* Start DATA SUPPLIED *

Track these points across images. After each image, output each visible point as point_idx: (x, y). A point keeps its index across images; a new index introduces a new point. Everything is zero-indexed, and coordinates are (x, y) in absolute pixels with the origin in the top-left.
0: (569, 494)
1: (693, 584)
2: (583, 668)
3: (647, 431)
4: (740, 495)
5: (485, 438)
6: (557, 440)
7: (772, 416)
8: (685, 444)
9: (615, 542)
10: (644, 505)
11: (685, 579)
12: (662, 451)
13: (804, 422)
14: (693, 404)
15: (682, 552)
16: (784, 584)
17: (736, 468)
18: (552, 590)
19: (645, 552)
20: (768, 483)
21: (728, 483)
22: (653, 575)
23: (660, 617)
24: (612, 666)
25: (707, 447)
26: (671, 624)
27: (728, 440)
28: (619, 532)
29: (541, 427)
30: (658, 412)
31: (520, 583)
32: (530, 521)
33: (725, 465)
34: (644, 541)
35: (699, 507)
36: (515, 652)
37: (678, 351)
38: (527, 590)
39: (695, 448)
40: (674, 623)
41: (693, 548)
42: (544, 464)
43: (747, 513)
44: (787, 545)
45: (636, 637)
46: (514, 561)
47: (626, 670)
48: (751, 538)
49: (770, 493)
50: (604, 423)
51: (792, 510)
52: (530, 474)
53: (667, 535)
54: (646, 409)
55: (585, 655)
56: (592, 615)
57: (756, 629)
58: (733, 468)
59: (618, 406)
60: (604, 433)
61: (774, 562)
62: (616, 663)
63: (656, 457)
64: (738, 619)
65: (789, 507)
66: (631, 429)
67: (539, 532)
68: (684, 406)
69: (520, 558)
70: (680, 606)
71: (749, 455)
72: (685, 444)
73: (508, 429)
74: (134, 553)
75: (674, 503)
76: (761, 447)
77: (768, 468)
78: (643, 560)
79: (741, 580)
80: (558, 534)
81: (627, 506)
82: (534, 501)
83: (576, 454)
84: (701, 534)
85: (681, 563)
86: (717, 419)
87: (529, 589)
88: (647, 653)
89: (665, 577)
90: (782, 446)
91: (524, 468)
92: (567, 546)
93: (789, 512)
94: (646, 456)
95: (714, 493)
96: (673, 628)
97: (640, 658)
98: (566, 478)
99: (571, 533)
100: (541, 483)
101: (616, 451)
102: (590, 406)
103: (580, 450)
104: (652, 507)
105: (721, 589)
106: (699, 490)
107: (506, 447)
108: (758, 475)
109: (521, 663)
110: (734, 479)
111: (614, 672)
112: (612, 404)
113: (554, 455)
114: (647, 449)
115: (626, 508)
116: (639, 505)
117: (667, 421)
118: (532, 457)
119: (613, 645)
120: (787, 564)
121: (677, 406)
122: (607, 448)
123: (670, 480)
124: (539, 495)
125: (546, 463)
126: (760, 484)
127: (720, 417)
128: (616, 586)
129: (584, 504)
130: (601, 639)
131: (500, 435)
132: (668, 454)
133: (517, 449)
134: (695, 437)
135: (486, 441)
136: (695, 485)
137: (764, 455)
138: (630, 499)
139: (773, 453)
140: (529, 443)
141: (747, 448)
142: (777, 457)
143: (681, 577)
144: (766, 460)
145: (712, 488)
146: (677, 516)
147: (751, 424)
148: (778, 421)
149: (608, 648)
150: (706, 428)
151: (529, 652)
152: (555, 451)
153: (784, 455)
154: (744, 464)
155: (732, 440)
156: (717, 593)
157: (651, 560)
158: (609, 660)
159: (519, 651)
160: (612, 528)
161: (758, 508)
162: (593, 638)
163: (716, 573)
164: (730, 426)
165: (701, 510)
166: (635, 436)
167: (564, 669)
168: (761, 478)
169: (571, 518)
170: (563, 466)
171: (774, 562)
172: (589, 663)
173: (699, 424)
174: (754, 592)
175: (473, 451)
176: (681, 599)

* End DATA SUPPLIED *

AIM:
List each line above that contains the string "After".

RESULT OF THIS EXERCISE:
Track these points across images. After each image, output each visible point as point_idx: (x, y). A point keeps its index across images; a new index introduces a new point. Everything is zero-indexed, and coordinates are (x, y) in absolute pixels with the origin in the top-left.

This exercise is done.